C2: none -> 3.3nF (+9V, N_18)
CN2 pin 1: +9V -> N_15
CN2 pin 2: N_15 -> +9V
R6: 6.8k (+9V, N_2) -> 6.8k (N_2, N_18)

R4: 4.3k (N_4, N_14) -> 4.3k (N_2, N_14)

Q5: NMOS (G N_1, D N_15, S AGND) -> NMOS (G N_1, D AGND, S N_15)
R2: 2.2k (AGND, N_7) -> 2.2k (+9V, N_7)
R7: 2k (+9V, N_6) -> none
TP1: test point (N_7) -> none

—————

WHAT IS NEEDED: Return the records exactly, character for character.

RESULT OF THIS EXERCISE:
C2: none -> 3.3nF (+9V, N_18)
CN2 pin 1: +9V -> N_15
CN2 pin 2: N_15 -> +9V
R6: 6.8k (+9V, N_2) -> 6.8k (N_2, N_18)

R4: 4.3k (N_4, N_14) -> 4.3k (N_2, N_14)

Q5: NMOS (G N_1, D N_15, S AGND) -> NMOS (G N_1, D AGND, S N_15)
R2: 2.2k (AGND, N_7) -> 2.2k (+9V, N_7)
R7: 2k (+9V, N_6) -> none
TP1: test point (N_7) -> none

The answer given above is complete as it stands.